* _Data for this task_:
- - - - - - -
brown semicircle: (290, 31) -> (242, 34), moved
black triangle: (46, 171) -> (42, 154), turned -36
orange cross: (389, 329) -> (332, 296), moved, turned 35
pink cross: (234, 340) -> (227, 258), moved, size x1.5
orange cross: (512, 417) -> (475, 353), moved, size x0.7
- - - - - - -
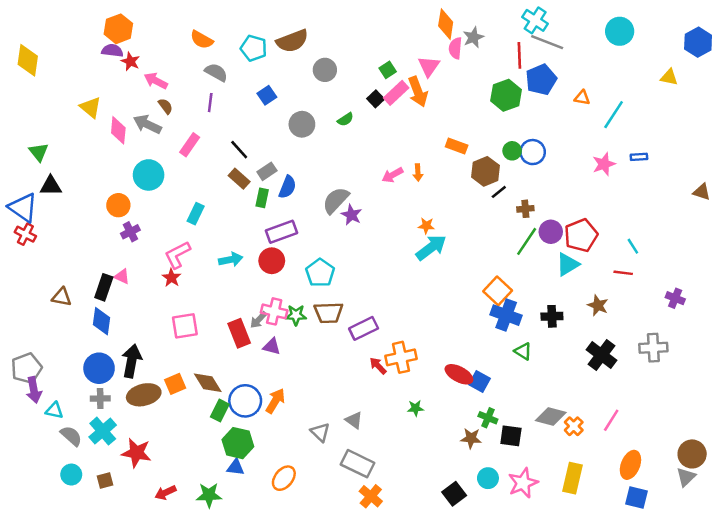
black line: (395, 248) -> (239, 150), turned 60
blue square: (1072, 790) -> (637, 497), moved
- - - - - - -
* _What is required_:
Once you find the line with "brown semicircle: (290, 31)" in the entries above, output it and each line after it up to and including the line with "orange cross: (512, 417)", and nothing else.

* _Answer area_:
brown semicircle: (290, 31) -> (242, 34), moved
black triangle: (46, 171) -> (42, 154), turned -36
orange cross: (389, 329) -> (332, 296), moved, turned 35
pink cross: (234, 340) -> (227, 258), moved, size x1.5
orange cross: (512, 417) -> (475, 353), moved, size x0.7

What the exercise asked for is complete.